» Task input:

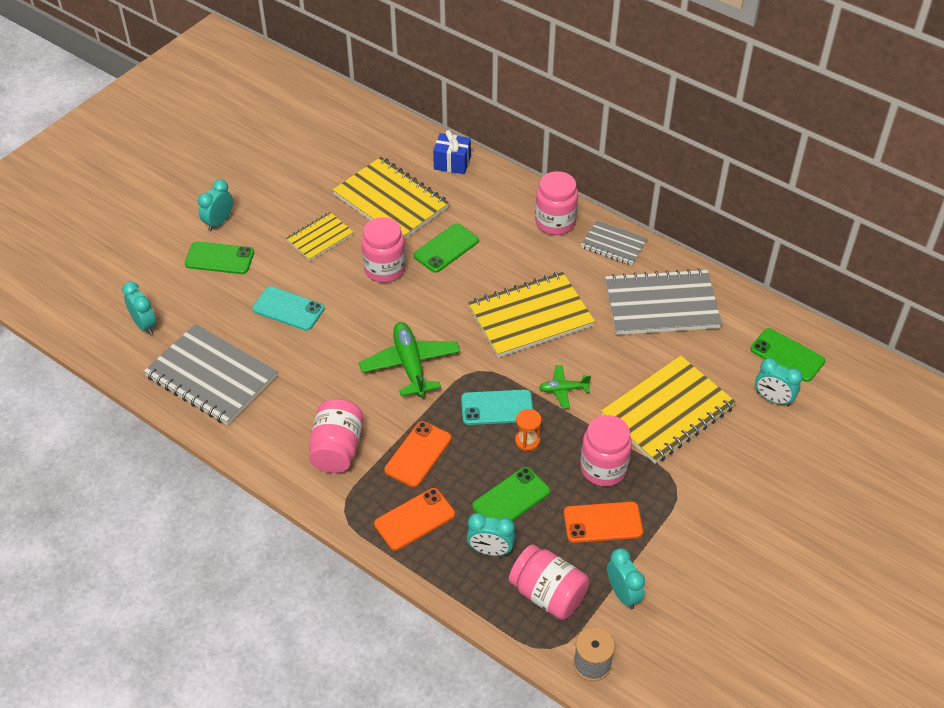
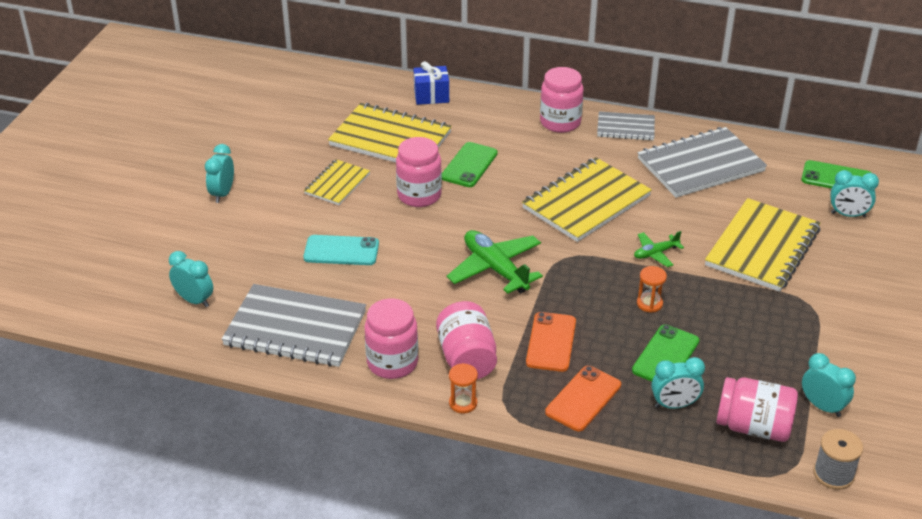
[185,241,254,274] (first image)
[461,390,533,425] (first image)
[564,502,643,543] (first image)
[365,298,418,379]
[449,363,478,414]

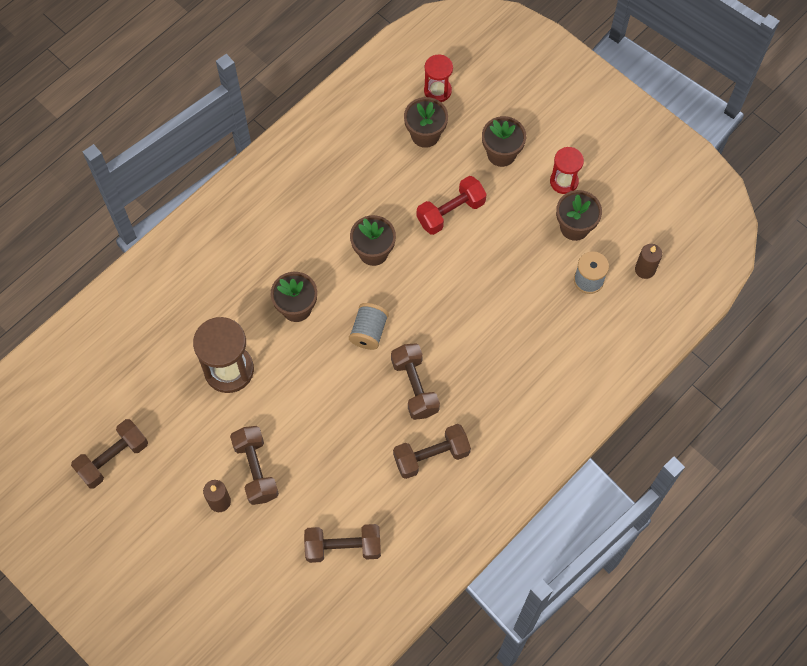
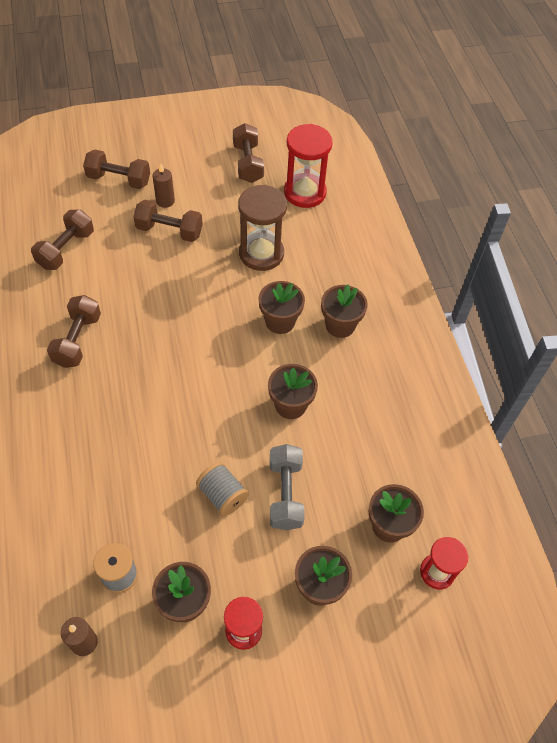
[196,462,249,516]
[83,150,150,189]
[270,444,305,530]
[284,124,333,208]
[321,284,368,338]

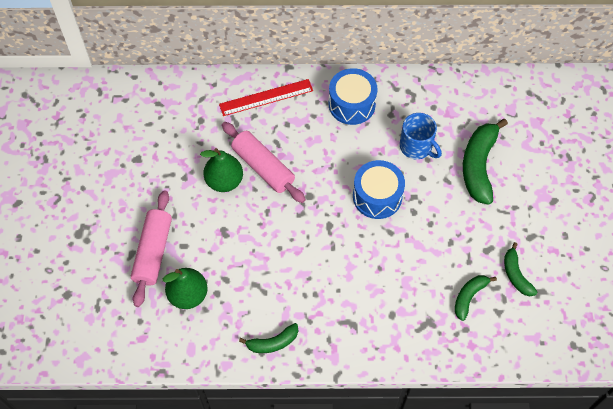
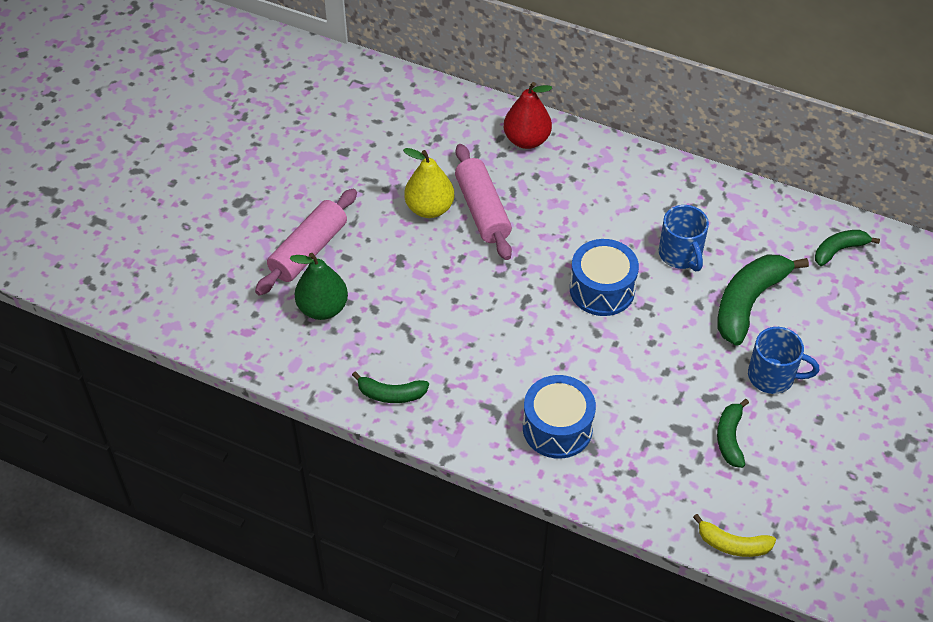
[403,148,454,218]
[504,82,552,149]
[523,375,596,459]
[815,230,880,266]
[693,514,776,557]
[748,327,819,394]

» What is required:
Copy the records above exactly, from the first line through the line containing "[523,375,596,459]", and leave out the pictures.

» Written response:
[185,241,254,274] (first image)
[461,390,533,425] (first image)
[564,502,643,543] (first image)
[365,298,418,379]
[449,363,478,414]

[196,462,249,516]
[83,150,150,189]
[270,444,305,530]
[284,124,333,208]
[321,284,368,338]

[403,148,454,218]
[504,82,552,149]
[523,375,596,459]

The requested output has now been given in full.